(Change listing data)

—————

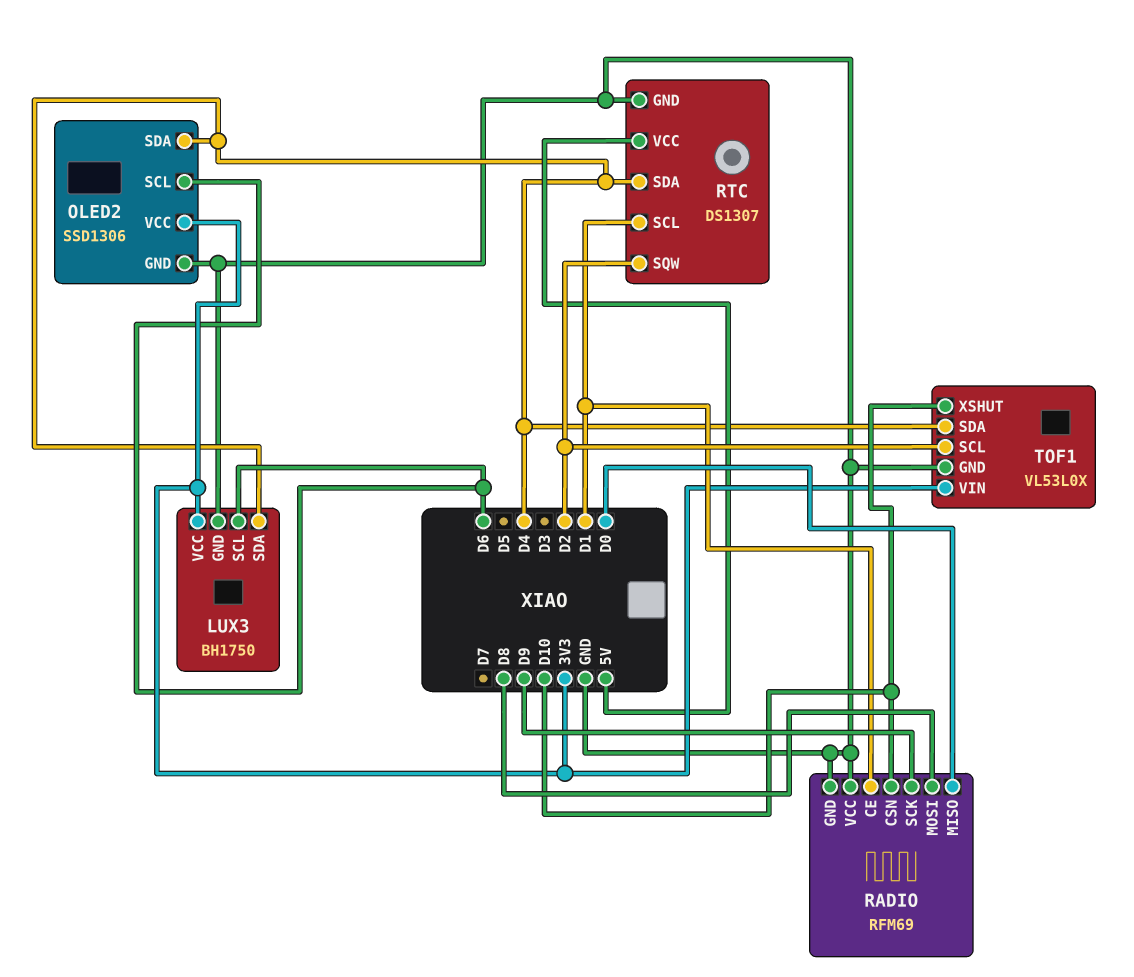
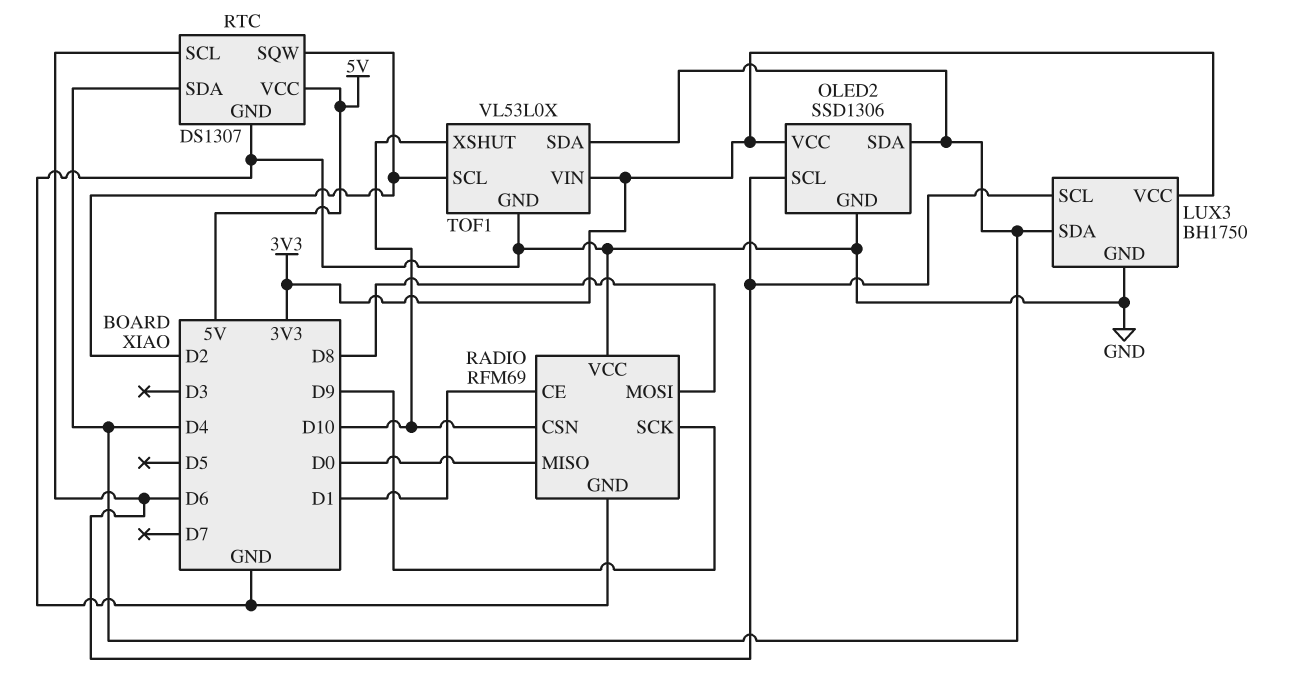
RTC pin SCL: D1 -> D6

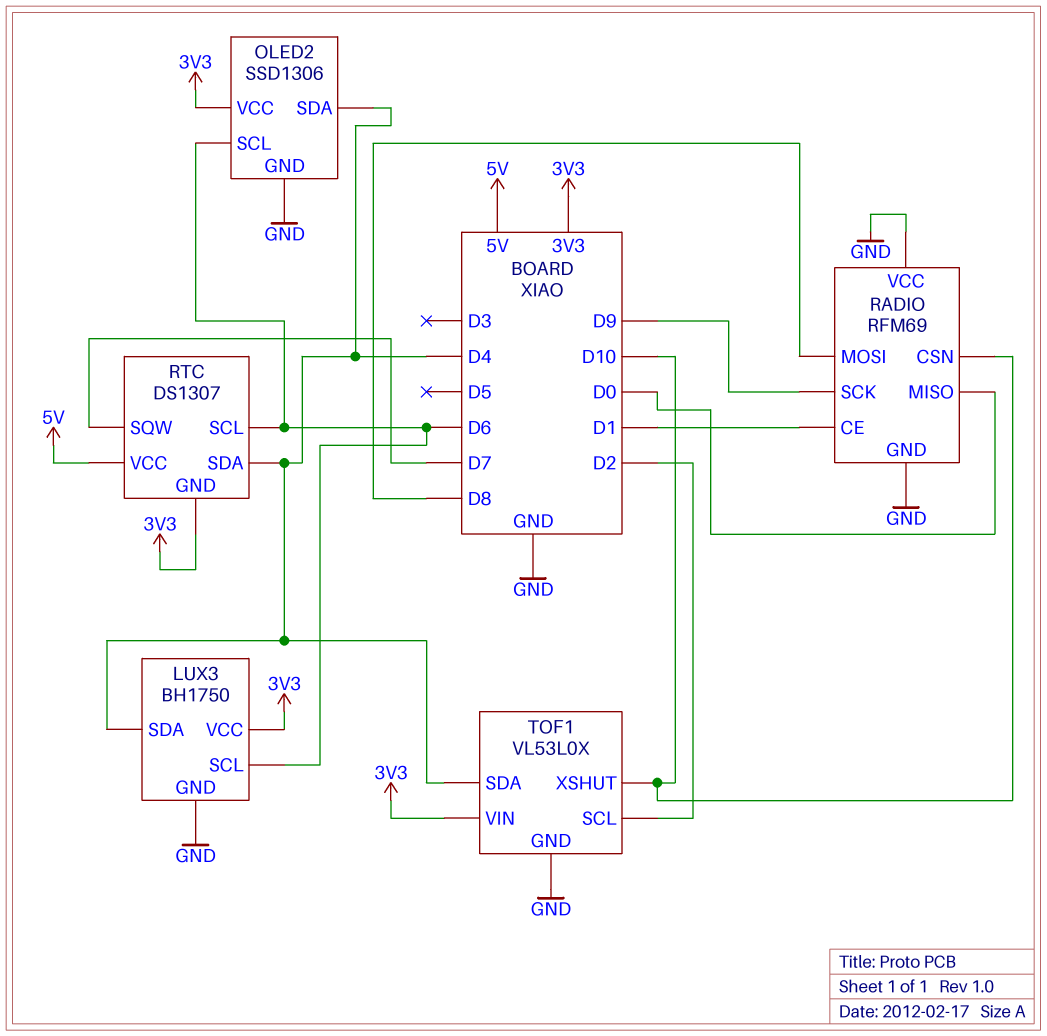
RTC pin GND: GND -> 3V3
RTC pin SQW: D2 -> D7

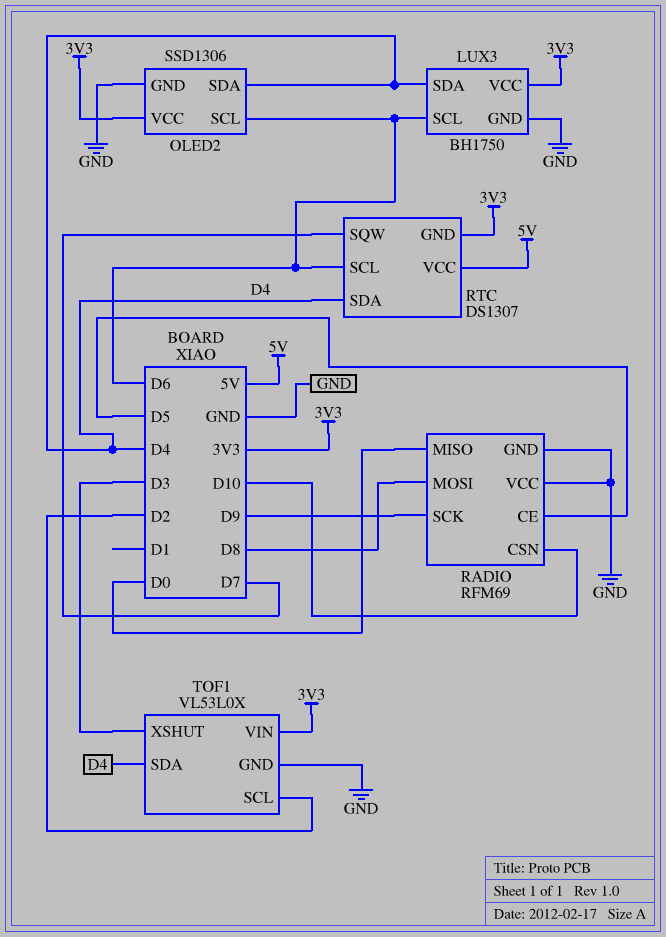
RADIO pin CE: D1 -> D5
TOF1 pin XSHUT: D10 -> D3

—————

If a record holds a picture, drop the picture and return the rest of it exactly.

RTC pin SCL: D1 -> D6

RTC pin GND: GND -> 3V3
RTC pin SQW: D2 -> D7

RADIO pin CE: D1 -> D5
TOF1 pin XSHUT: D10 -> D3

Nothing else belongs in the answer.